──────── Provided material
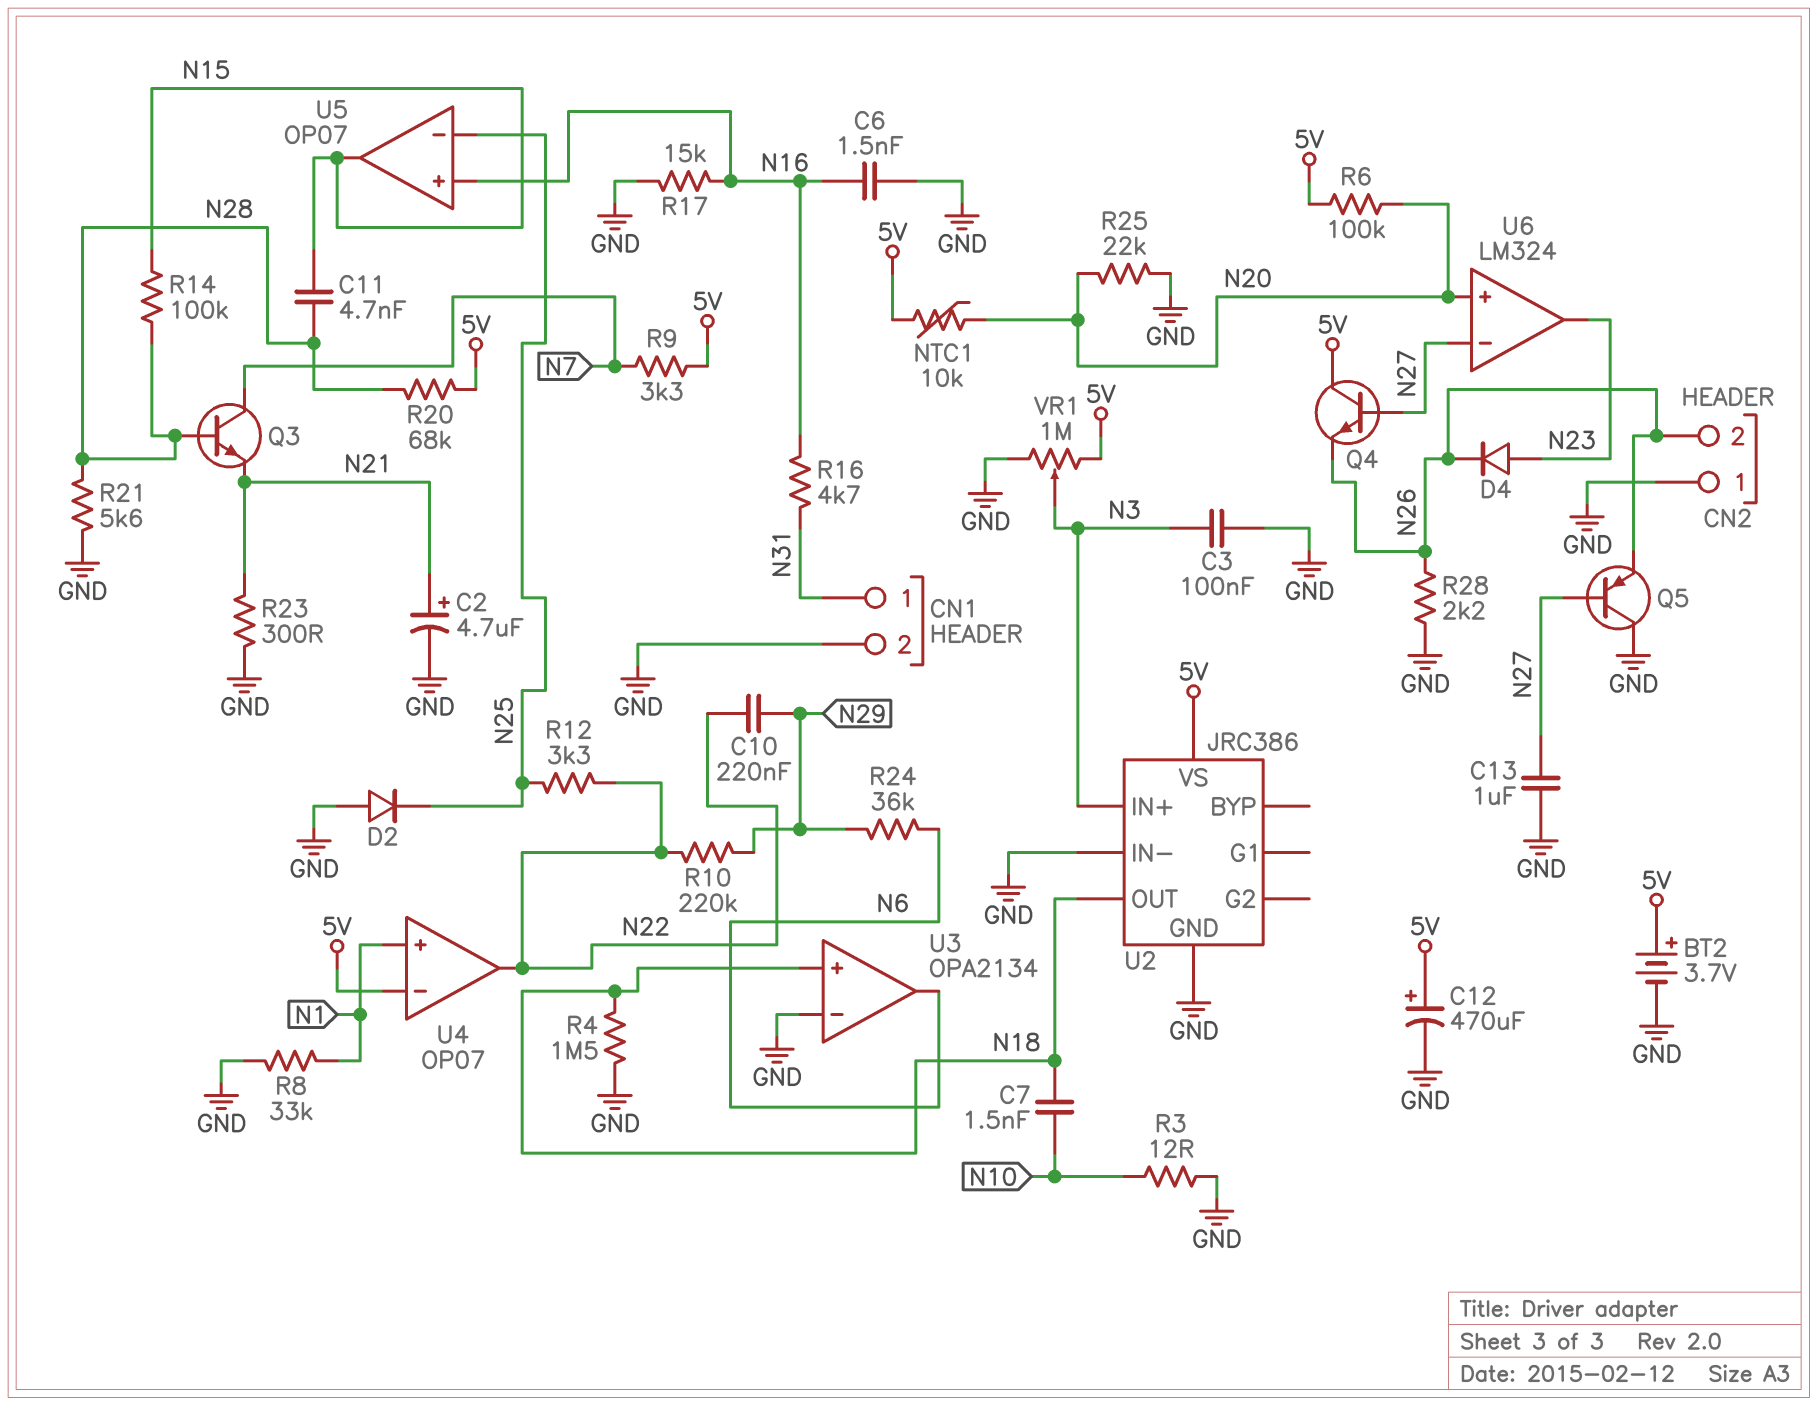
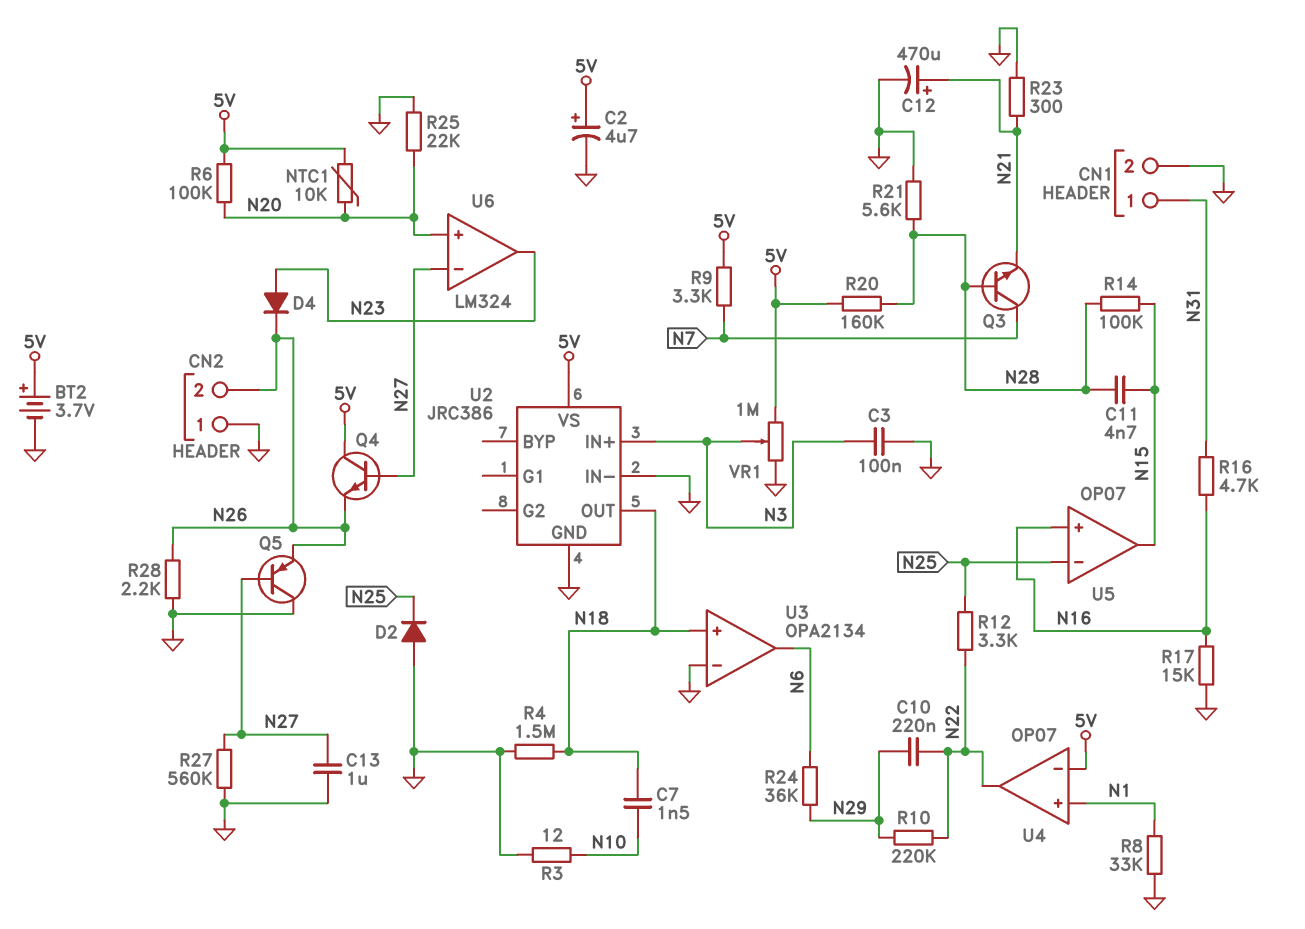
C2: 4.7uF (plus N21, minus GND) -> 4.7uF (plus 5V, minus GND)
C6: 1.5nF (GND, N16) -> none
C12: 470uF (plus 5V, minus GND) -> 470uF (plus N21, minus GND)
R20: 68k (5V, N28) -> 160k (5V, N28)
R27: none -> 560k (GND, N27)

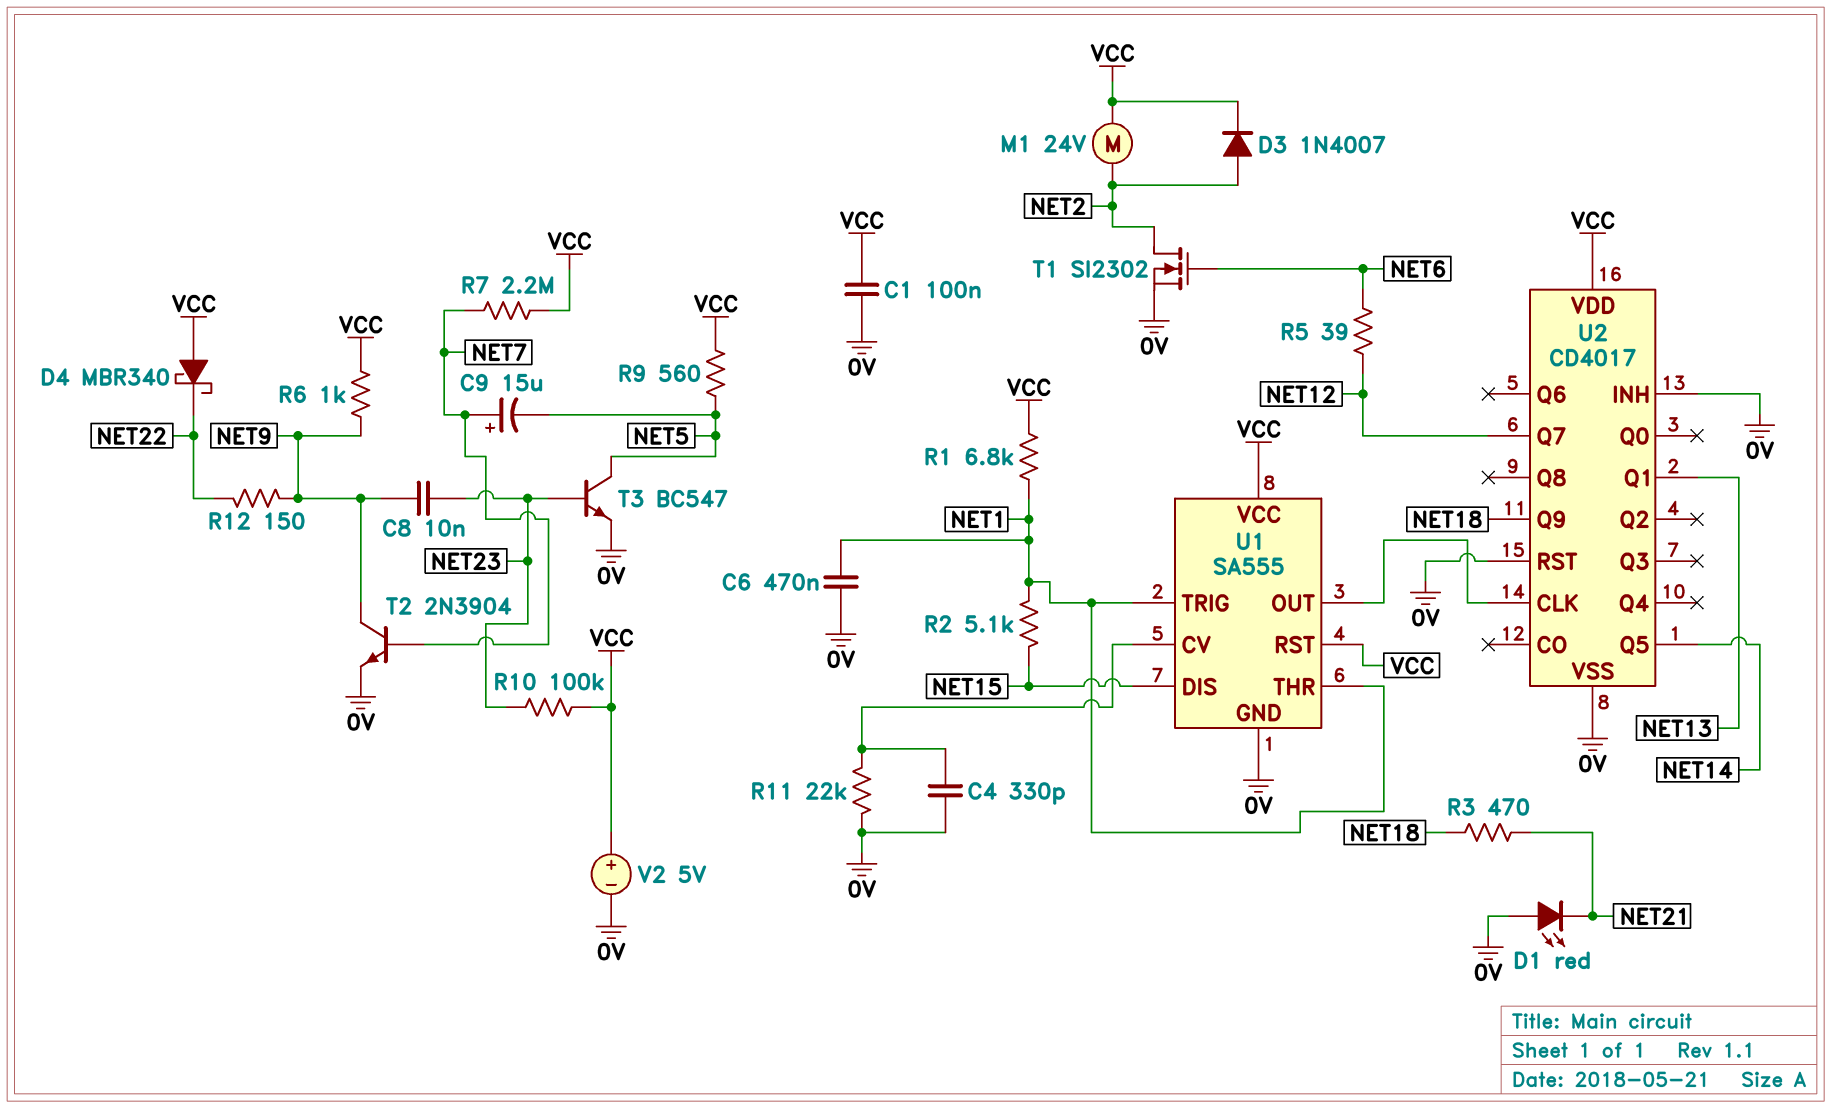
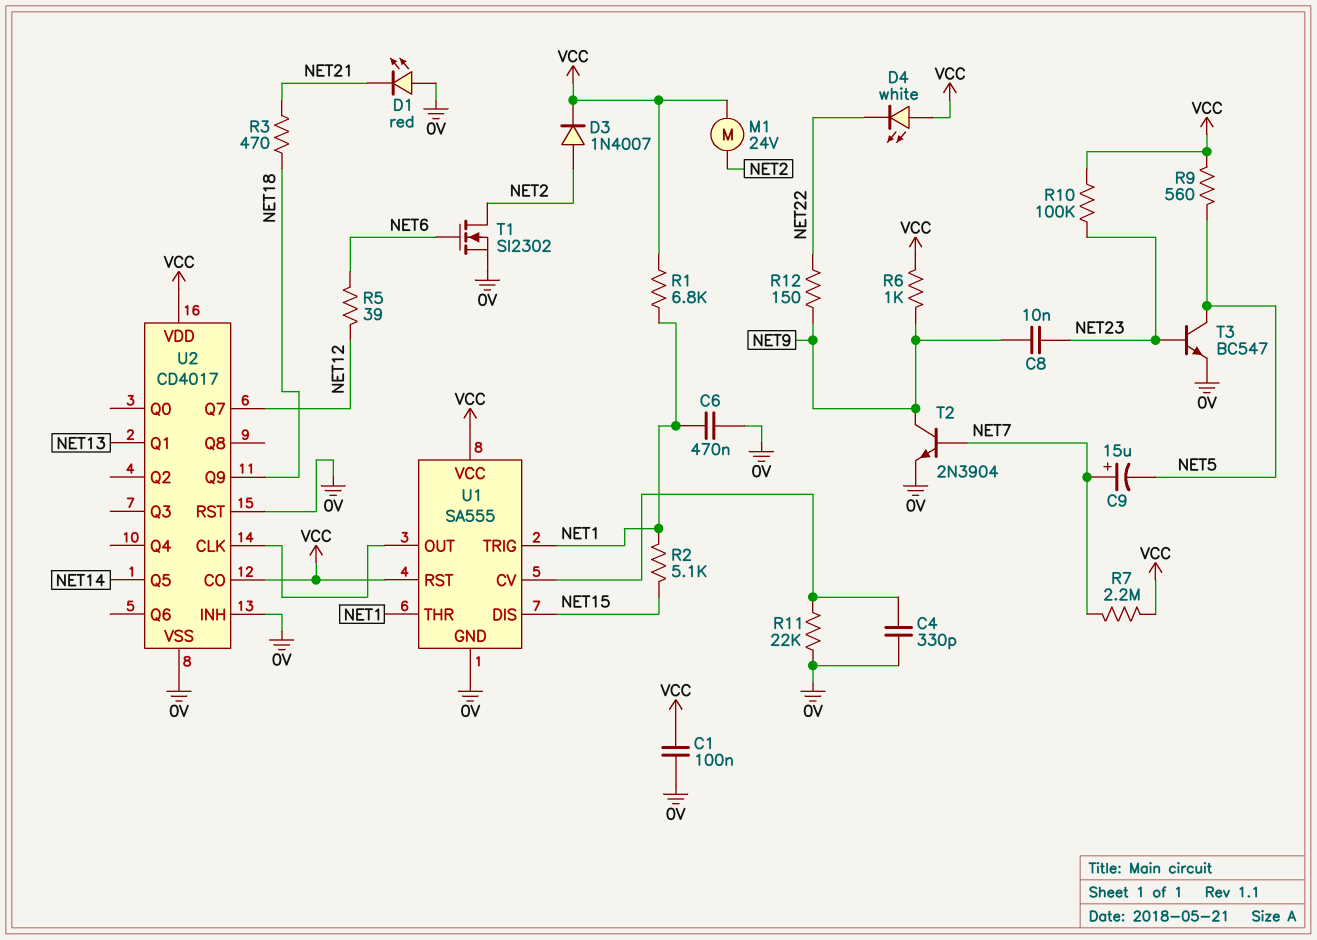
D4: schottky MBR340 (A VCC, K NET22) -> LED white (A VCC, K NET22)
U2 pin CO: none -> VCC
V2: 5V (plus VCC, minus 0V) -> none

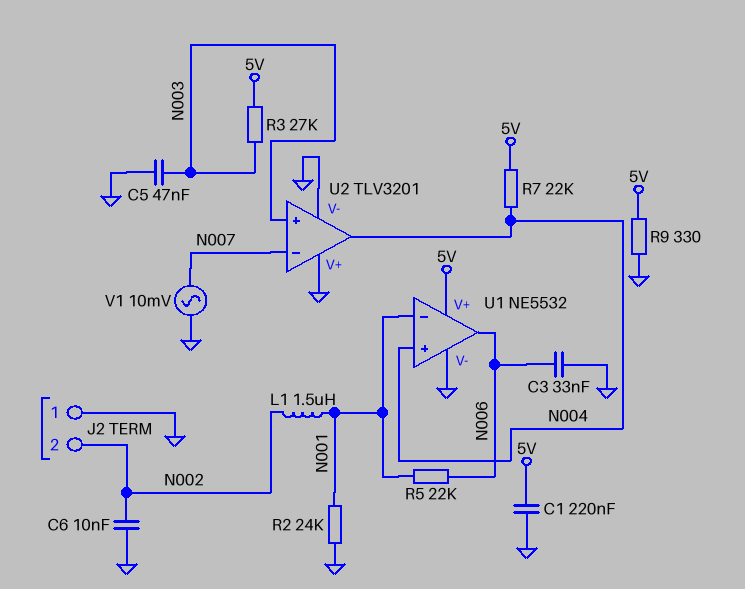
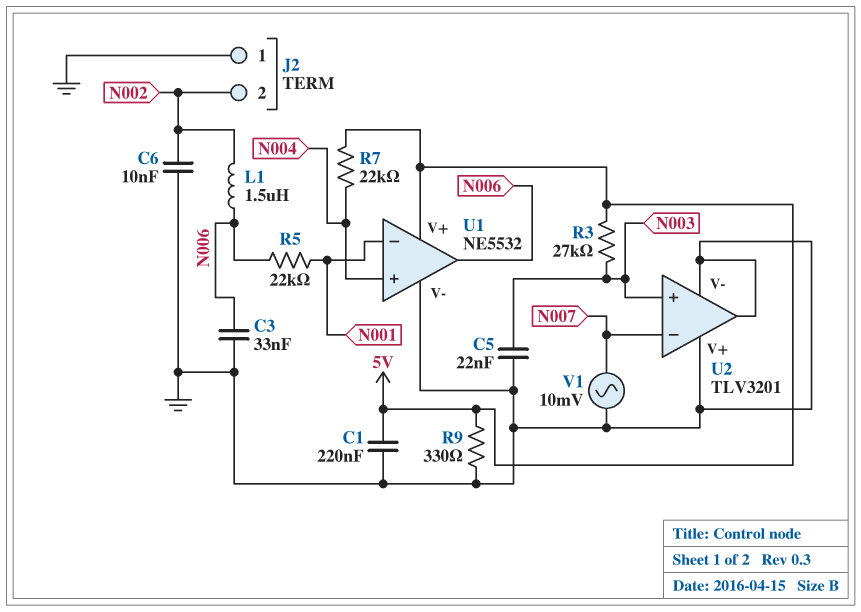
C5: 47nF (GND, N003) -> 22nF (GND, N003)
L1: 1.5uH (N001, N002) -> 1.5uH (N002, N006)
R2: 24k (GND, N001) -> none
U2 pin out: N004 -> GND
────────────────
**What you have to do**
Write the records out once more, exactly as they appear, with no pictures.

**The answer**
C2: 4.7uF (plus N21, minus GND) -> 4.7uF (plus 5V, minus GND)
C6: 1.5nF (GND, N16) -> none
C12: 470uF (plus 5V, minus GND) -> 470uF (plus N21, minus GND)
R20: 68k (5V, N28) -> 160k (5V, N28)
R27: none -> 560k (GND, N27)

D4: schottky MBR340 (A VCC, K NET22) -> LED white (A VCC, K NET22)
U2 pin CO: none -> VCC
V2: 5V (plus VCC, minus 0V) -> none

C5: 47nF (GND, N003) -> 22nF (GND, N003)
L1: 1.5uH (N001, N002) -> 1.5uH (N002, N006)
R2: 24k (GND, N001) -> none
U2 pin out: N004 -> GND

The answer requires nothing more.